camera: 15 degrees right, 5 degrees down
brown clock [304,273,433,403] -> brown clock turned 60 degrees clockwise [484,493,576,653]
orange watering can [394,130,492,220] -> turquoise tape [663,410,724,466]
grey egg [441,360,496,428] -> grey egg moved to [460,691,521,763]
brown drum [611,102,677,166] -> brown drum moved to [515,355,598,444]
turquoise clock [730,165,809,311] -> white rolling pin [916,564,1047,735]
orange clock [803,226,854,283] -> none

--------------------------------

» Work instruction: Using the listing above, state the number of lines that hold "degrees", with no other text.

» Answer for this exercise: 2